[Problem requirements] Please count the lines in these records that contain "none" and give only that count.

[The data]
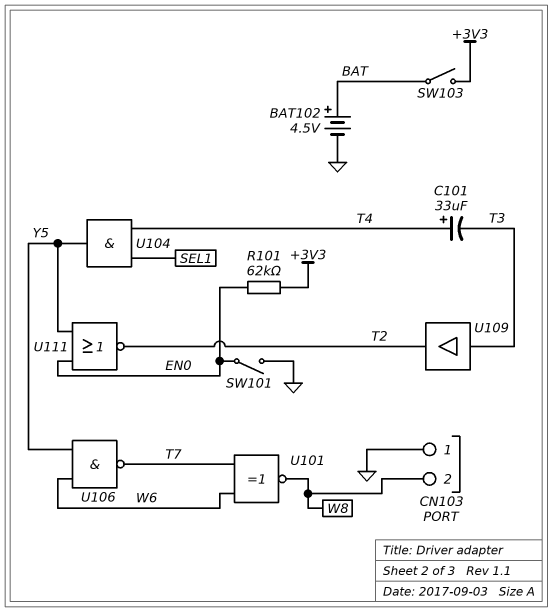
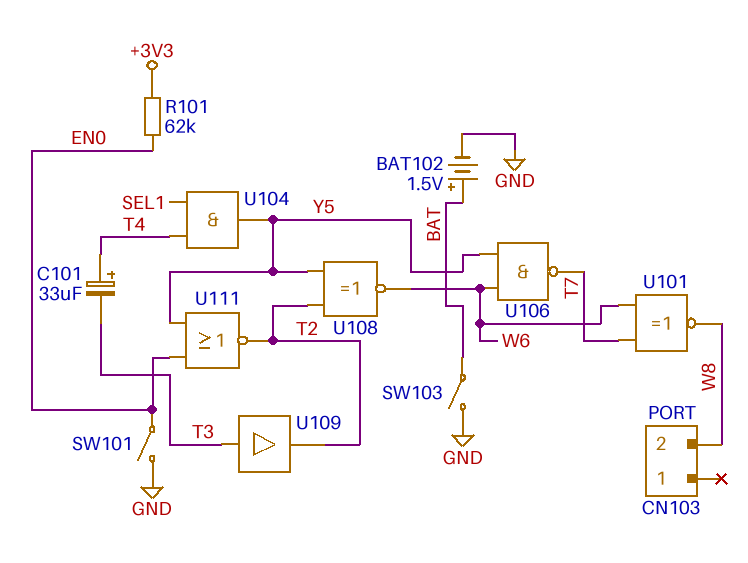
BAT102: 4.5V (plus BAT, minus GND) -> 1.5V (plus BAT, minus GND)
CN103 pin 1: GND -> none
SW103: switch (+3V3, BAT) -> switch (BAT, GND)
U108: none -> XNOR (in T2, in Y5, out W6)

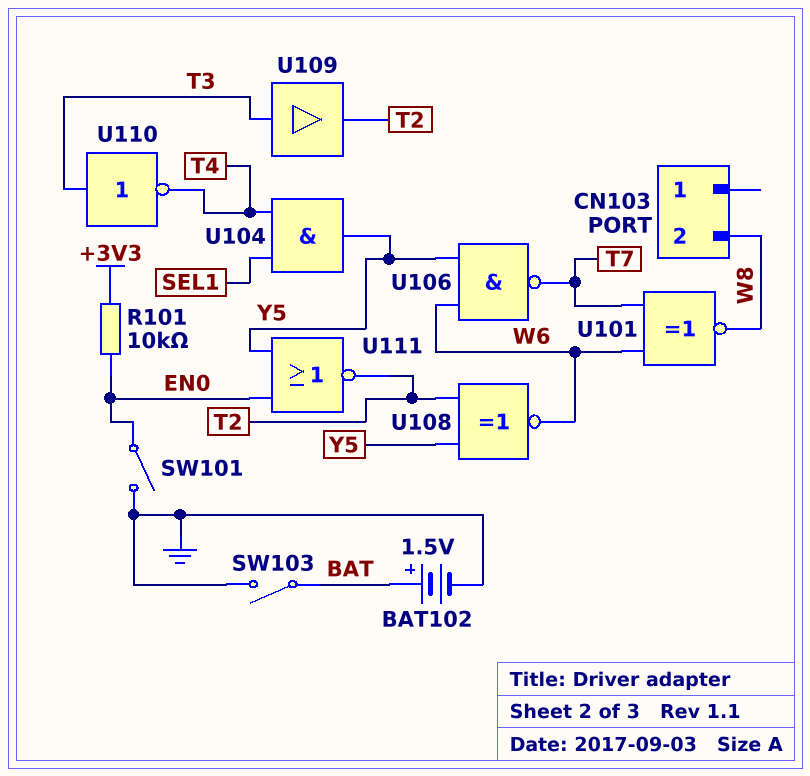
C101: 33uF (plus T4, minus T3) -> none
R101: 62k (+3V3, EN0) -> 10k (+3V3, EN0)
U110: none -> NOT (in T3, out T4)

[Solution to this exercise] 4